WHAT YOU SHOULD DO: The answer is the data repeated in full, with no pictures included.

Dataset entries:
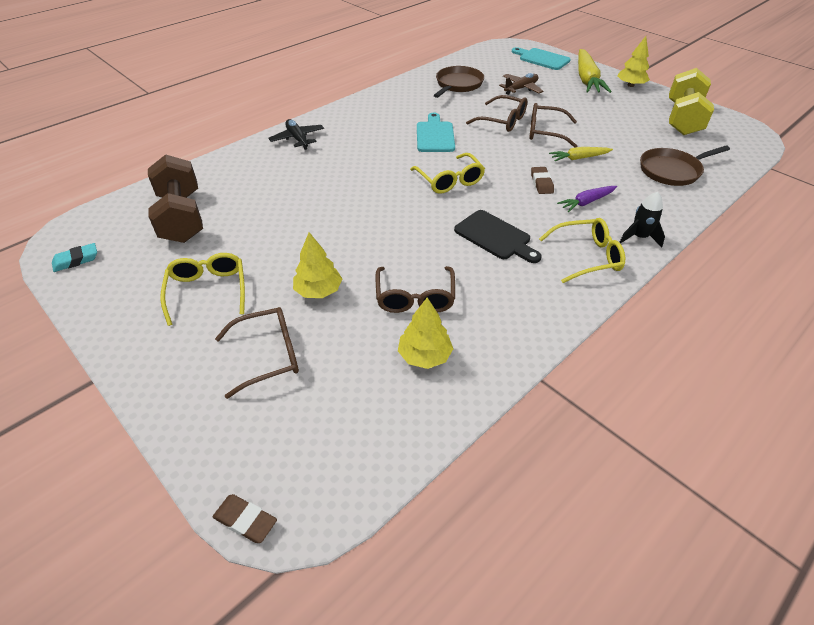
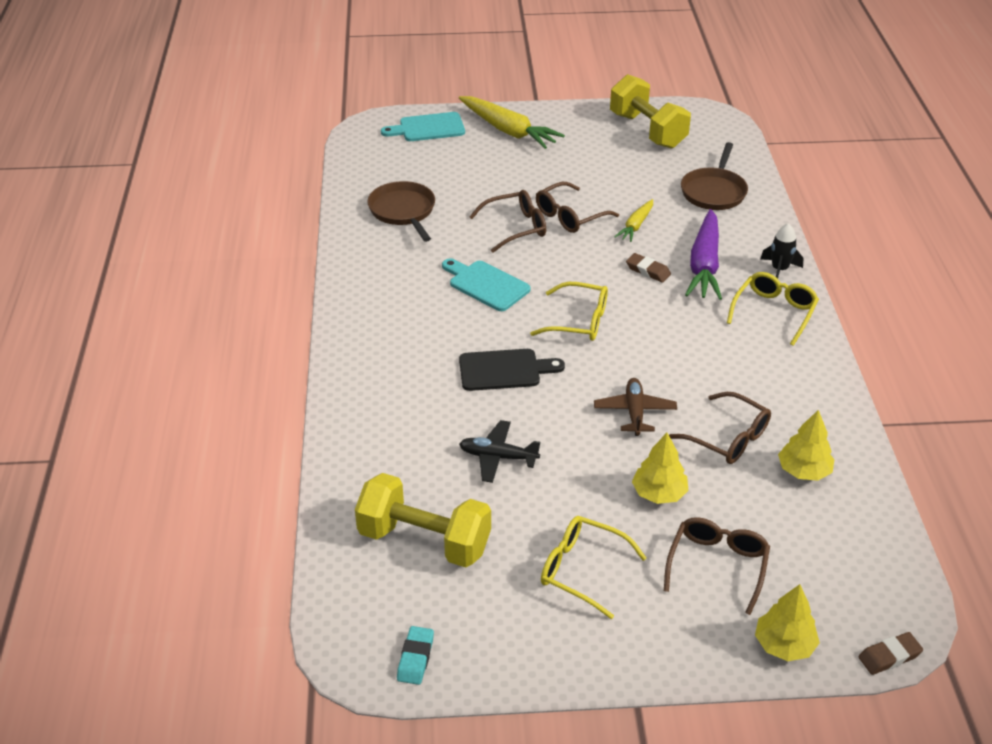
camera: 50 degrees left, 5 degrees down
(182, 217) = (424, 540): brown dumbbell -> yellow dumbbell
(297, 139) = (365, 382): black plane -> black plane (498, 457)
(495, 237) = (695, 345): black cutting board -> black cutting board (504, 370)
(521, 89) = (470, 179): brown plane -> brown plane (634, 412)
(586, 202) = (704, 265): purple carrot -> purple carrot, size x1.84
(630, 85) = (554, 115): yellow tree -> yellow tree (784, 645)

YOUR SOLUTION:
camera: 50 degrees left, 5 degrees down
(182, 217) = (424, 540): brown dumbbell -> yellow dumbbell
(297, 139) = (365, 382): black plane -> black plane (498, 457)
(495, 237) = (695, 345): black cutting board -> black cutting board (504, 370)
(521, 89) = (470, 179): brown plane -> brown plane (634, 412)
(586, 202) = (704, 265): purple carrot -> purple carrot, size x1.84
(630, 85) = (554, 115): yellow tree -> yellow tree (784, 645)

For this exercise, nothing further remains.